▶ _PROBLEM DESCRIPTION_
Look through the records that follow and state how many lines hold the word "minus", without adding anything.

SOURCE MATERIAL below:

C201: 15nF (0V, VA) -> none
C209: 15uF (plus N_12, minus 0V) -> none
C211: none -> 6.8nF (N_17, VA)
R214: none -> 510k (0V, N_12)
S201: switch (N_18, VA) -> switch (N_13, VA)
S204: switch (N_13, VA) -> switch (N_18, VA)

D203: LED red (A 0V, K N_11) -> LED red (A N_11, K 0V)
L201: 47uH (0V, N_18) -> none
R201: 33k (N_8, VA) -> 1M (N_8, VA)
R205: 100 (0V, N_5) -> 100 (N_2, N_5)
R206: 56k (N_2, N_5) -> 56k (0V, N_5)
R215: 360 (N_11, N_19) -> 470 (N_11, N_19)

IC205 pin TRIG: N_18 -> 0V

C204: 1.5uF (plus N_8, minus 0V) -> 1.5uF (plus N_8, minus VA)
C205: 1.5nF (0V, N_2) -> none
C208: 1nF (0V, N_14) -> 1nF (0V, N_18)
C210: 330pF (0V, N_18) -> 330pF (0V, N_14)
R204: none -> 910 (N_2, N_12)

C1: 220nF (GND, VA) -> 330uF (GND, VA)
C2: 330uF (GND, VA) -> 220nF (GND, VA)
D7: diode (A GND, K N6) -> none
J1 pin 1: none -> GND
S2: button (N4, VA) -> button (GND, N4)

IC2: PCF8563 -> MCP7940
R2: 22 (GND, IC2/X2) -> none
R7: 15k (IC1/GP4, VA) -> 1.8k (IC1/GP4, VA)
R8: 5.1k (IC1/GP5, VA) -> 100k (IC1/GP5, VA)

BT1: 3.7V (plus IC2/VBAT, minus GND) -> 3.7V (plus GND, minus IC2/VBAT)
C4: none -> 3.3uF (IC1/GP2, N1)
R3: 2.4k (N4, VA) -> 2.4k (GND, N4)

End of SOURCE MATERIAL.

▶ _YOUR SOLUTION_
3